__About this exercise__
Find the word "test" in the listing. Copy out each line where it occurs.

__Data excerpts__
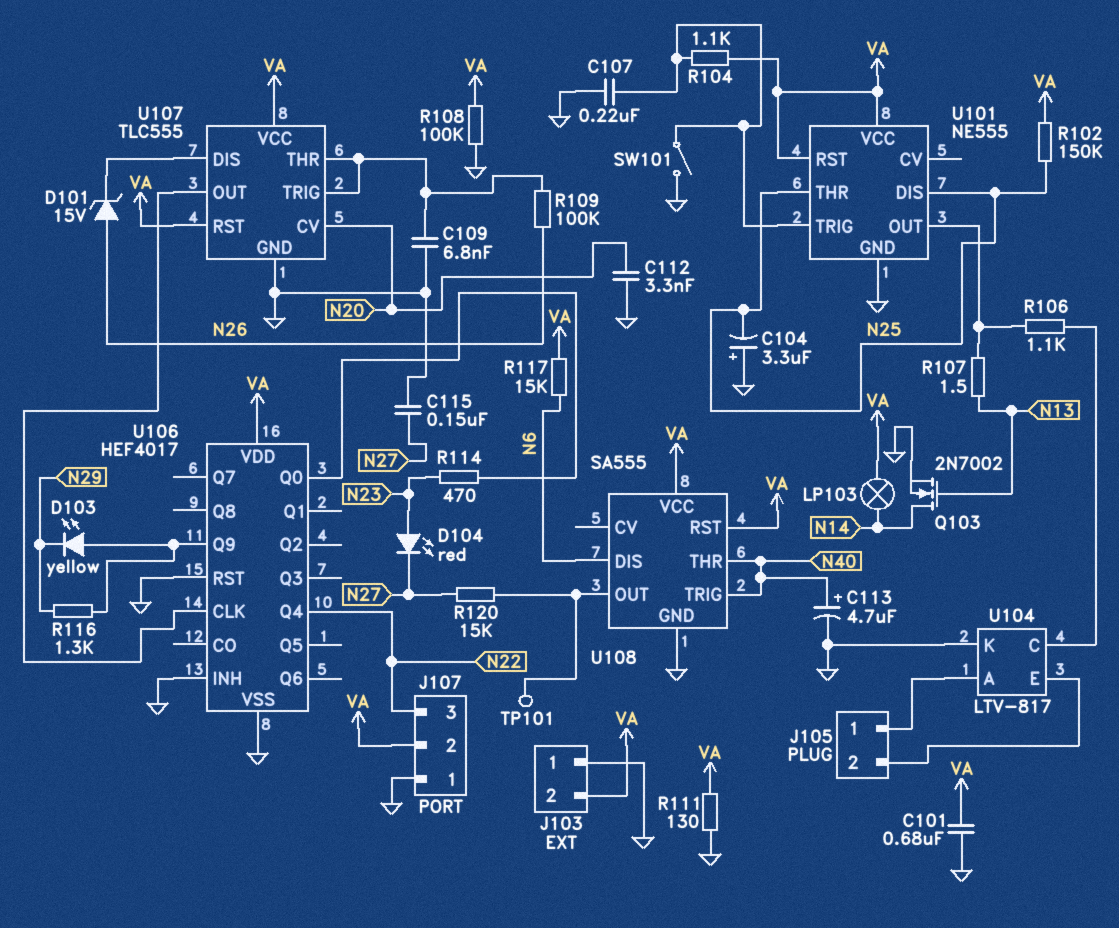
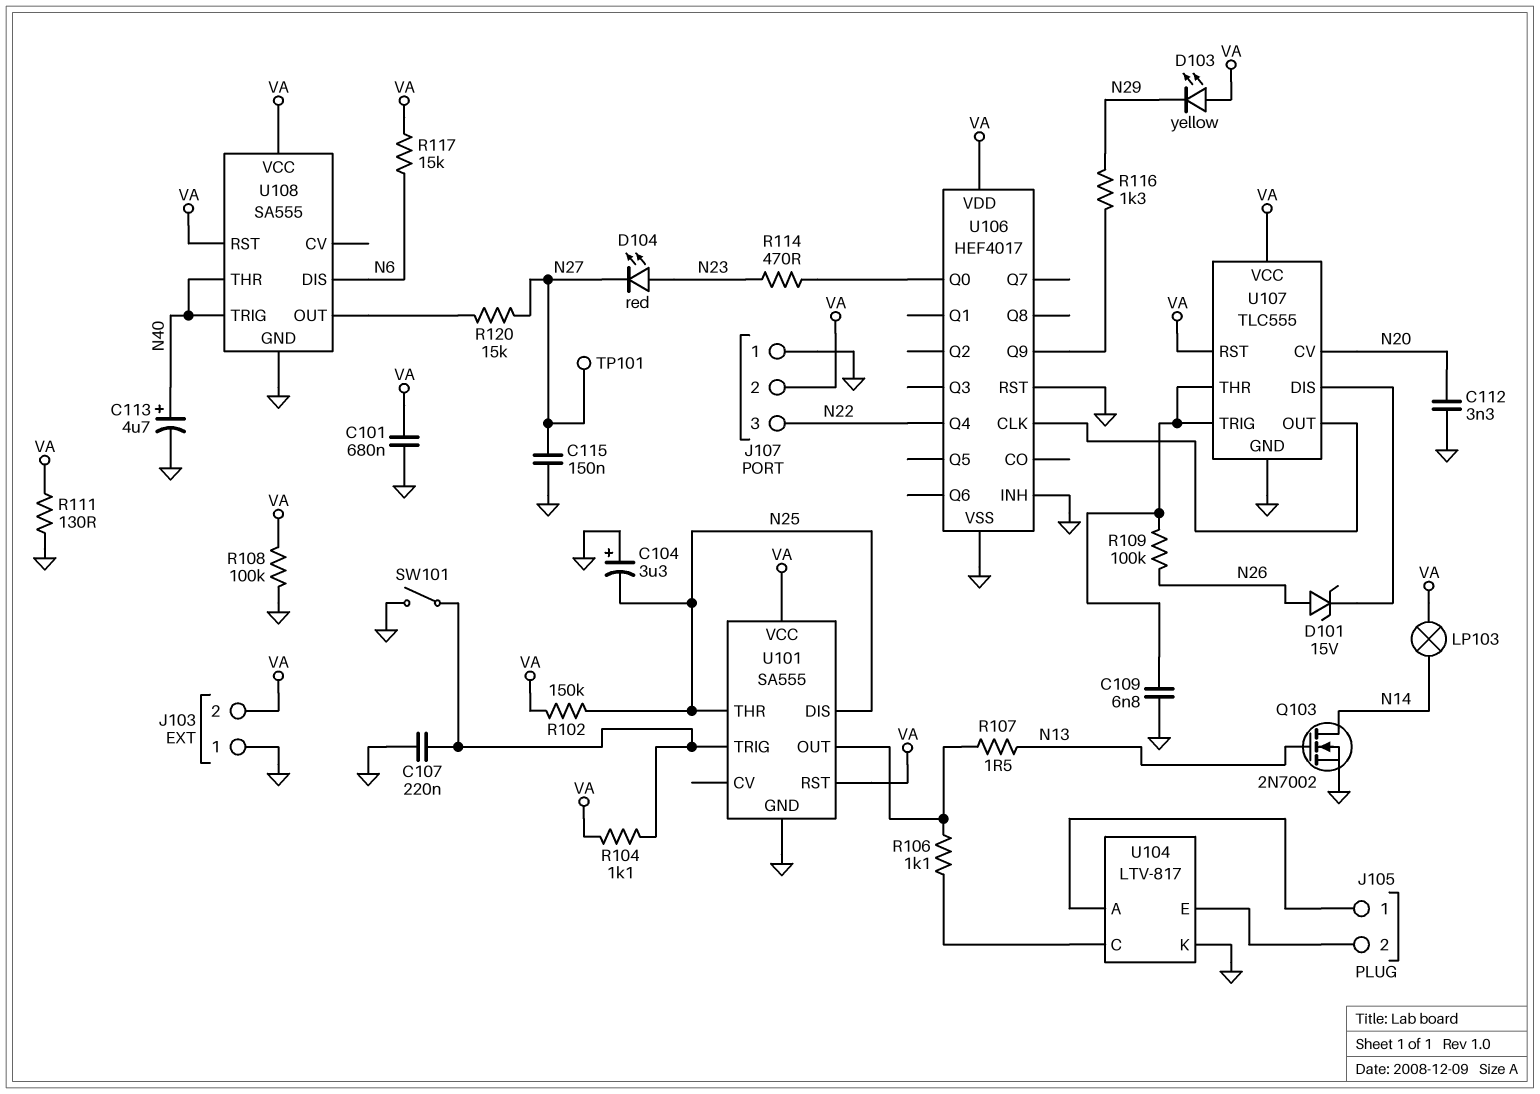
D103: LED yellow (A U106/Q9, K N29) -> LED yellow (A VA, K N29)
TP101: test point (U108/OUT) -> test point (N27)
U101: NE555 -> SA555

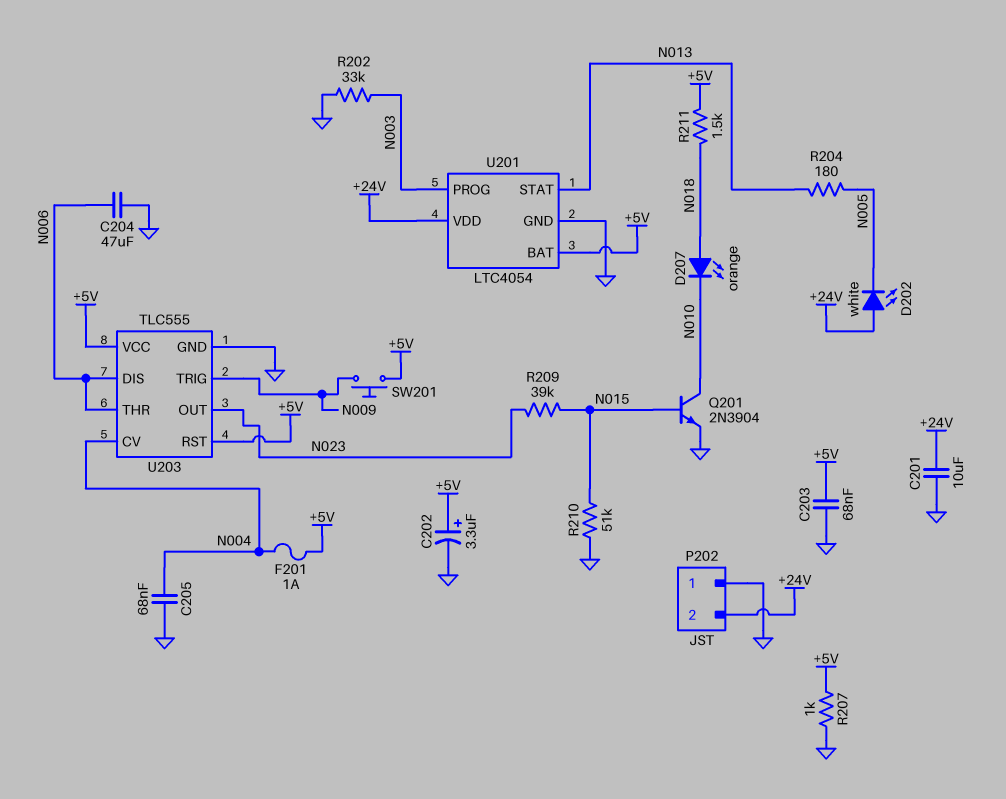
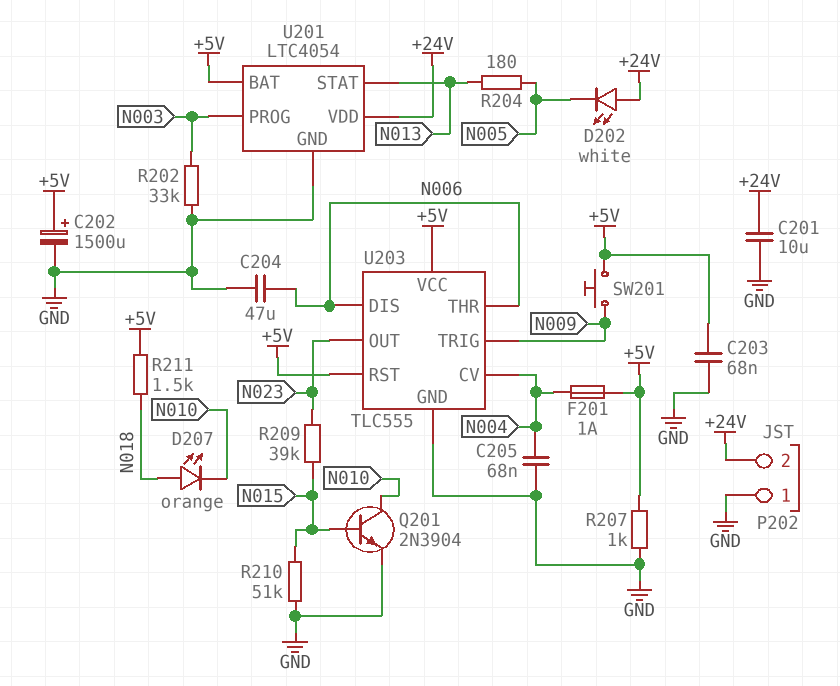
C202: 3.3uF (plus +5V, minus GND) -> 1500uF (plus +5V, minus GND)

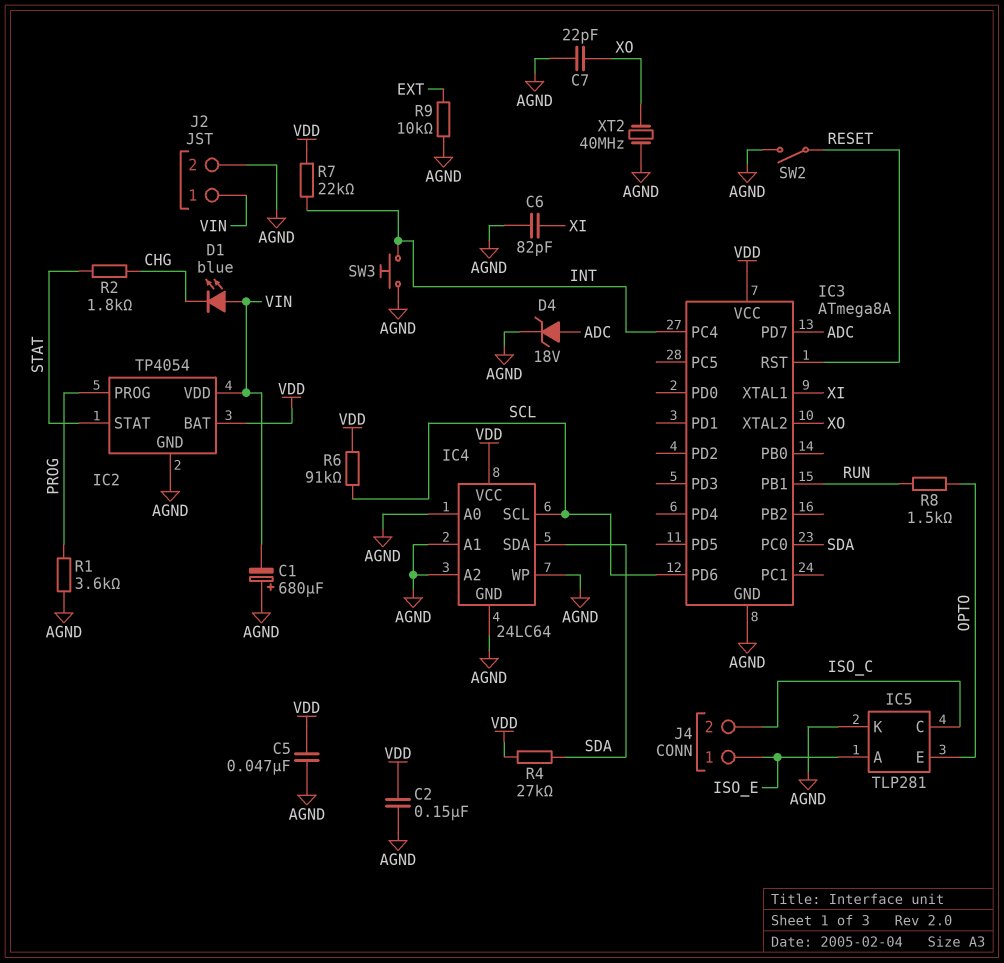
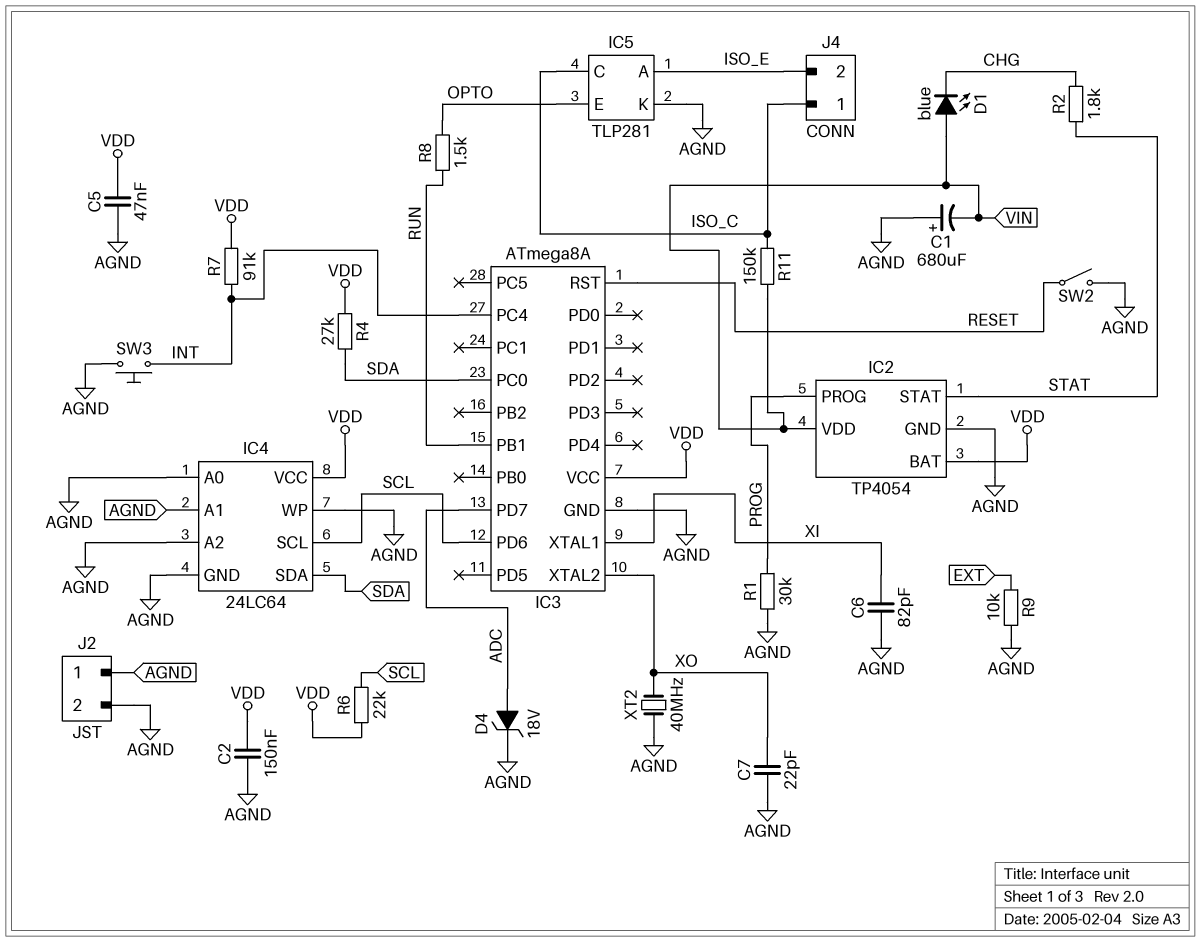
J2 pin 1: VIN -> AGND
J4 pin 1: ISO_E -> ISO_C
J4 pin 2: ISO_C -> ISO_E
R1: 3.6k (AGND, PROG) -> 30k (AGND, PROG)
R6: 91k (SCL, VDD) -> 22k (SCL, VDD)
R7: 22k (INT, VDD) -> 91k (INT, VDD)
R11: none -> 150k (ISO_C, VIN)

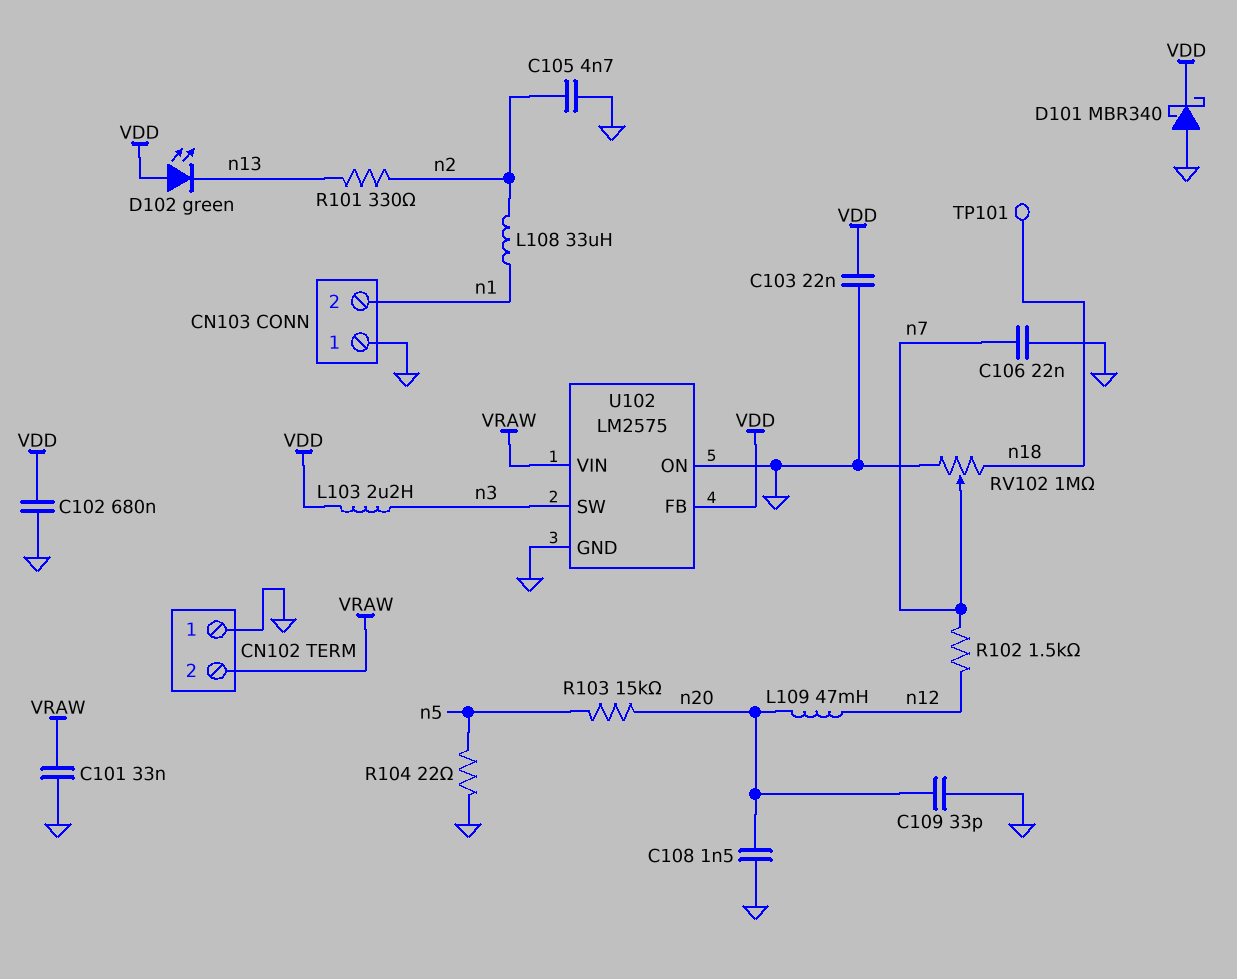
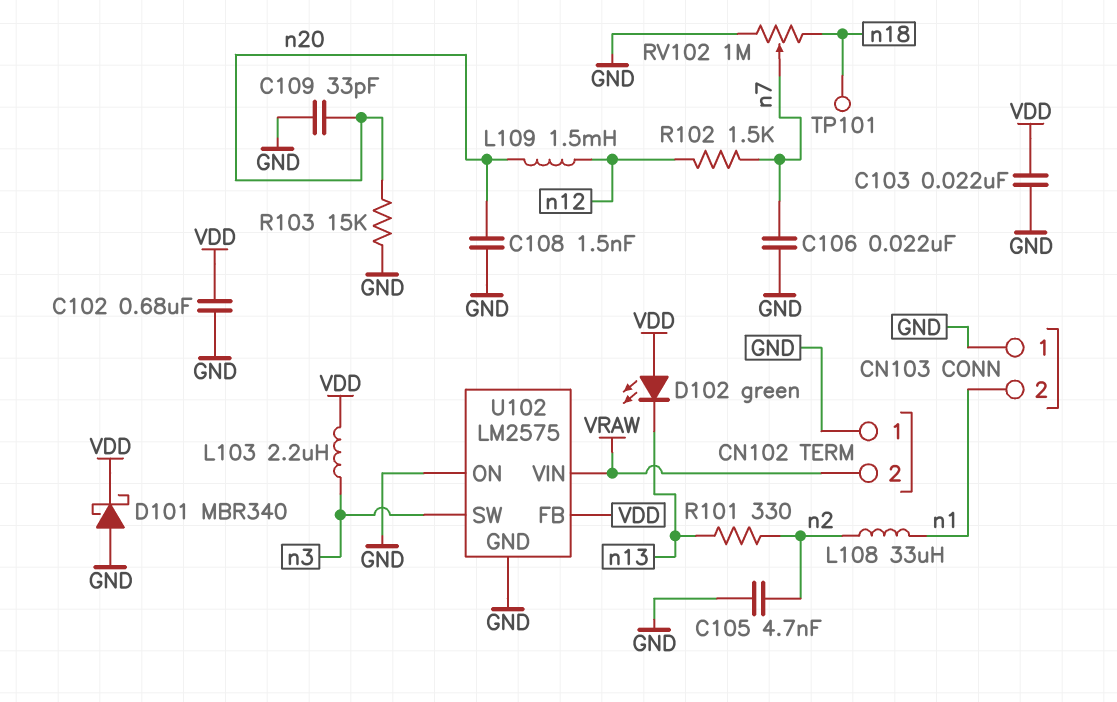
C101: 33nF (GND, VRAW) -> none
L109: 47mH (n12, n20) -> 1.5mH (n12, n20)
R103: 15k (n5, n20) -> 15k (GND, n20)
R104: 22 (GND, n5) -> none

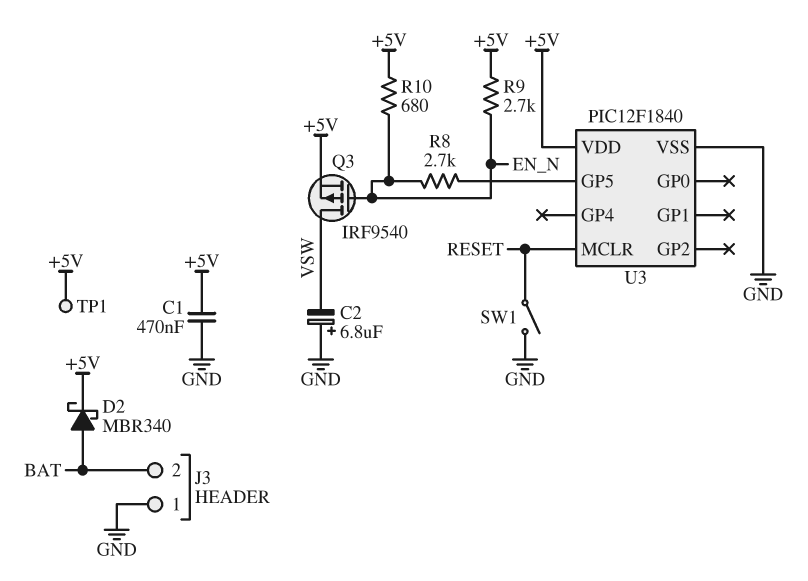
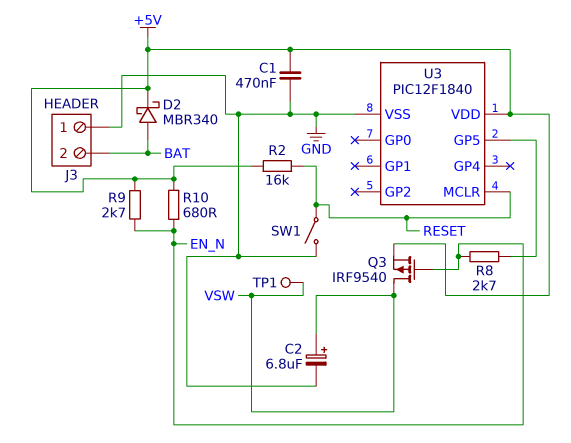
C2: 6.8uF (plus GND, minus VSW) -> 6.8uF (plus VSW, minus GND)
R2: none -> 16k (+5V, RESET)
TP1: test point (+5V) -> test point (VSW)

__Your solution__
TP101: test point (U108/OUT) -> test point (N27)
TP1: test point (+5V) -> test point (VSW)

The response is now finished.